Reprint the full listing exactly.

Segment Start: DATA FOR ANALYSIS

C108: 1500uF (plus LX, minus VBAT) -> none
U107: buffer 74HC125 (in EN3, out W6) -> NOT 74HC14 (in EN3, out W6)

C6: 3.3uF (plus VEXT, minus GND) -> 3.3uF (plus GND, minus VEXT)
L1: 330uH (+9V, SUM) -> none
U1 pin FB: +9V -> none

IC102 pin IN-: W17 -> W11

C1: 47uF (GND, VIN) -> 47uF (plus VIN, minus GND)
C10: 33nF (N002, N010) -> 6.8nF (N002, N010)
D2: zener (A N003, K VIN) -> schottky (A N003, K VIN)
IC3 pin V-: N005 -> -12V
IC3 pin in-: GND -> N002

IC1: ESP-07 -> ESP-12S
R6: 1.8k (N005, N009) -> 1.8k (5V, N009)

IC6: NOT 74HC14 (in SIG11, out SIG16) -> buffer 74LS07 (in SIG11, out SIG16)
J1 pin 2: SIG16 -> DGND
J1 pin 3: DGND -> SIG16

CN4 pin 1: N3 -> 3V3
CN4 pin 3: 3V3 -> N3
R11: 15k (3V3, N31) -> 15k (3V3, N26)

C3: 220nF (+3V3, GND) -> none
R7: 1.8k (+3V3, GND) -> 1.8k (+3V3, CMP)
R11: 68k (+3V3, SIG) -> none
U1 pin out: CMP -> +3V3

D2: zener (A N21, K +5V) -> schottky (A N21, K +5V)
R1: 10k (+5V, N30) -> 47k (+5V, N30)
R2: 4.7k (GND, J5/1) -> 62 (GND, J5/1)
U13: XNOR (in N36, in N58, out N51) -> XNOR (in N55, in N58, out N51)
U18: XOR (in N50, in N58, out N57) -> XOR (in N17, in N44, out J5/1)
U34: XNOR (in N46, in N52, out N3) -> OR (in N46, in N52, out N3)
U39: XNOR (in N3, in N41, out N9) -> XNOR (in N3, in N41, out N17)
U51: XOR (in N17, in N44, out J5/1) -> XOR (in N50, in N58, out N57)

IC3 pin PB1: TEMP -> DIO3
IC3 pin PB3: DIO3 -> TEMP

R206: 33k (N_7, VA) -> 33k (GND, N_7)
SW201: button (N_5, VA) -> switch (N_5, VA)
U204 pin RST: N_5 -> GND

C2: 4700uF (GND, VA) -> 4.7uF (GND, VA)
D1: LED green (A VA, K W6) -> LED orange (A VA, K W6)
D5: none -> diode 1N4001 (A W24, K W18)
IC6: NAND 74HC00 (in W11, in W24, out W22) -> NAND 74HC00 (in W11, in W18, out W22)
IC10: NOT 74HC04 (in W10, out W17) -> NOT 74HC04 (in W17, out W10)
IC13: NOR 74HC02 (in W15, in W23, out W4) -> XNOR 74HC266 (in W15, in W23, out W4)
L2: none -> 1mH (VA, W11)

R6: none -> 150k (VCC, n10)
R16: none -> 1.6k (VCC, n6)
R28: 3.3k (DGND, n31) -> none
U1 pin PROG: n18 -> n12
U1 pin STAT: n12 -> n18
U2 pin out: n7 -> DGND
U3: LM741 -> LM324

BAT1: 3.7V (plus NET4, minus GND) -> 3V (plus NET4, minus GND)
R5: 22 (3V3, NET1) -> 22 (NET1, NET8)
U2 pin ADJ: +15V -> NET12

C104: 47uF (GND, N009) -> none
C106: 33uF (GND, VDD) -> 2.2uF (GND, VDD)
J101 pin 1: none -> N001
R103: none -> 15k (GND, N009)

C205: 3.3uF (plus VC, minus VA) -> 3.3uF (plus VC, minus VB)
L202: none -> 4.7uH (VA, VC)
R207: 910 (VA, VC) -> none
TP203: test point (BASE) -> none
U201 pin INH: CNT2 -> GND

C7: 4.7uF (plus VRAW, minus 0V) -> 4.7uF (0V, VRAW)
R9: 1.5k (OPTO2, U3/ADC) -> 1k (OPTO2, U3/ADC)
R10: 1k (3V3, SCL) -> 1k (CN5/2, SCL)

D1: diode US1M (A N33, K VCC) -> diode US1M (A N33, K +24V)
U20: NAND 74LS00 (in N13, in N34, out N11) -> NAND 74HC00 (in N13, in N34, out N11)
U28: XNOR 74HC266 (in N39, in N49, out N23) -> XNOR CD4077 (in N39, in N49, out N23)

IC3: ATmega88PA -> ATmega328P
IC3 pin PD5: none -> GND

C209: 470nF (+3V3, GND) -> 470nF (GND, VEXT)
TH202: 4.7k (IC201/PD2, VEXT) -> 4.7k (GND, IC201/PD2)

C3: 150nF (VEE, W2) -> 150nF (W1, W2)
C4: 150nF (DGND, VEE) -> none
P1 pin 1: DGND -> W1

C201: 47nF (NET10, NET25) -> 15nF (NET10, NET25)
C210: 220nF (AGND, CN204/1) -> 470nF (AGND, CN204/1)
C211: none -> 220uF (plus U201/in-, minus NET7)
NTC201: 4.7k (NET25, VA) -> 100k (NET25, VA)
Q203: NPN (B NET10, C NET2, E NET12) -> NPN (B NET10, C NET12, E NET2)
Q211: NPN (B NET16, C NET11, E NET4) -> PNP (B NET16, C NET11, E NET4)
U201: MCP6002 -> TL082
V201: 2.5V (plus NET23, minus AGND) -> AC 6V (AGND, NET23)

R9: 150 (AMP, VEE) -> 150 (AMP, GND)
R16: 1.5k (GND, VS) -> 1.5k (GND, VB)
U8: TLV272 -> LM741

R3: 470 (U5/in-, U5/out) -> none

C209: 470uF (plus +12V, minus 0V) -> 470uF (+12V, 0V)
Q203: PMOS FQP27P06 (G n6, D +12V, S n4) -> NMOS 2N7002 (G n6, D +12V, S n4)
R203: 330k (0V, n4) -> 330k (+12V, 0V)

Segment End: DATA FOR ANALYSIS

» REPLY TO THE TASK
C108: 1500uF (plus LX, minus VBAT) -> none
U107: buffer 74HC125 (in EN3, out W6) -> NOT 74HC14 (in EN3, out W6)

C6: 3.3uF (plus VEXT, minus GND) -> 3.3uF (plus GND, minus VEXT)
L1: 330uH (+9V, SUM) -> none
U1 pin FB: +9V -> none

IC102 pin IN-: W17 -> W11

C1: 47uF (GND, VIN) -> 47uF (plus VIN, minus GND)
C10: 33nF (N002, N010) -> 6.8nF (N002, N010)
D2: zener (A N003, K VIN) -> schottky (A N003, K VIN)
IC3 pin V-: N005 -> -12V
IC3 pin in-: GND -> N002

IC1: ESP-07 -> ESP-12S
R6: 1.8k (N005, N009) -> 1.8k (5V, N009)

IC6: NOT 74HC14 (in SIG11, out SIG16) -> buffer 74LS07 (in SIG11, out SIG16)
J1 pin 2: SIG16 -> DGND
J1 pin 3: DGND -> SIG16

CN4 pin 1: N3 -> 3V3
CN4 pin 3: 3V3 -> N3
R11: 15k (3V3, N31) -> 15k (3V3, N26)

C3: 220nF (+3V3, GND) -> none
R7: 1.8k (+3V3, GND) -> 1.8k (+3V3, CMP)
R11: 68k (+3V3, SIG) -> none
U1 pin out: CMP -> +3V3

D2: zener (A N21, K +5V) -> schottky (A N21, K +5V)
R1: 10k (+5V, N30) -> 47k (+5V, N30)
R2: 4.7k (GND, J5/1) -> 62 (GND, J5/1)
U13: XNOR (in N36, in N58, out N51) -> XNOR (in N55, in N58, out N51)
U18: XOR (in N50, in N58, out N57) -> XOR (in N17, in N44, out J5/1)
U34: XNOR (in N46, in N52, out N3) -> OR (in N46, in N52, out N3)
U39: XNOR (in N3, in N41, out N9) -> XNOR (in N3, in N41, out N17)
U51: XOR (in N17, in N44, out J5/1) -> XOR (in N50, in N58, out N57)

IC3 pin PB1: TEMP -> DIO3
IC3 pin PB3: DIO3 -> TEMP

R206: 33k (N_7, VA) -> 33k (GND, N_7)
SW201: button (N_5, VA) -> switch (N_5, VA)
U204 pin RST: N_5 -> GND

C2: 4700uF (GND, VA) -> 4.7uF (GND, VA)
D1: LED green (A VA, K W6) -> LED orange (A VA, K W6)
D5: none -> diode 1N4001 (A W24, K W18)
IC6: NAND 74HC00 (in W11, in W24, out W22) -> NAND 74HC00 (in W11, in W18, out W22)
IC10: NOT 74HC04 (in W10, out W17) -> NOT 74HC04 (in W17, out W10)
IC13: NOR 74HC02 (in W15, in W23, out W4) -> XNOR 74HC266 (in W15, in W23, out W4)
L2: none -> 1mH (VA, W11)

R6: none -> 150k (VCC, n10)
R16: none -> 1.6k (VCC, n6)
R28: 3.3k (DGND, n31) -> none
U1 pin PROG: n18 -> n12
U1 pin STAT: n12 -> n18
U2 pin out: n7 -> DGND
U3: LM741 -> LM324

BAT1: 3.7V (plus NET4, minus GND) -> 3V (plus NET4, minus GND)
R5: 22 (3V3, NET1) -> 22 (NET1, NET8)
U2 pin ADJ: +15V -> NET12

C104: 47uF (GND, N009) -> none
C106: 33uF (GND, VDD) -> 2.2uF (GND, VDD)
J101 pin 1: none -> N001
R103: none -> 15k (GND, N009)

C205: 3.3uF (plus VC, minus VA) -> 3.3uF (plus VC, minus VB)
L202: none -> 4.7uH (VA, VC)
R207: 910 (VA, VC) -> none
TP203: test point (BASE) -> none
U201 pin INH: CNT2 -> GND

C7: 4.7uF (plus VRAW, minus 0V) -> 4.7uF (0V, VRAW)
R9: 1.5k (OPTO2, U3/ADC) -> 1k (OPTO2, U3/ADC)
R10: 1k (3V3, SCL) -> 1k (CN5/2, SCL)

D1: diode US1M (A N33, K VCC) -> diode US1M (A N33, K +24V)
U20: NAND 74LS00 (in N13, in N34, out N11) -> NAND 74HC00 (in N13, in N34, out N11)
U28: XNOR 74HC266 (in N39, in N49, out N23) -> XNOR CD4077 (in N39, in N49, out N23)

IC3: ATmega88PA -> ATmega328P
IC3 pin PD5: none -> GND

C209: 470nF (+3V3, GND) -> 470nF (GND, VEXT)
TH202: 4.7k (IC201/PD2, VEXT) -> 4.7k (GND, IC201/PD2)

C3: 150nF (VEE, W2) -> 150nF (W1, W2)
C4: 150nF (DGND, VEE) -> none
P1 pin 1: DGND -> W1

C201: 47nF (NET10, NET25) -> 15nF (NET10, NET25)
C210: 220nF (AGND, CN204/1) -> 470nF (AGND, CN204/1)
C211: none -> 220uF (plus U201/in-, minus NET7)
NTC201: 4.7k (NET25, VA) -> 100k (NET25, VA)
Q203: NPN (B NET10, C NET2, E NET12) -> NPN (B NET10, C NET12, E NET2)
Q211: NPN (B NET16, C NET11, E NET4) -> PNP (B NET16, C NET11, E NET4)
U201: MCP6002 -> TL082
V201: 2.5V (plus NET23, minus AGND) -> AC 6V (AGND, NET23)

R9: 150 (AMP, VEE) -> 150 (AMP, GND)
R16: 1.5k (GND, VS) -> 1.5k (GND, VB)
U8: TLV272 -> LM741

R3: 470 (U5/in-, U5/out) -> none

C209: 470uF (plus +12V, minus 0V) -> 470uF (+12V, 0V)
Q203: PMOS FQP27P06 (G n6, D +12V, S n4) -> NMOS 2N7002 (G n6, D +12V, S n4)
R203: 330k (0V, n4) -> 330k (+12V, 0V)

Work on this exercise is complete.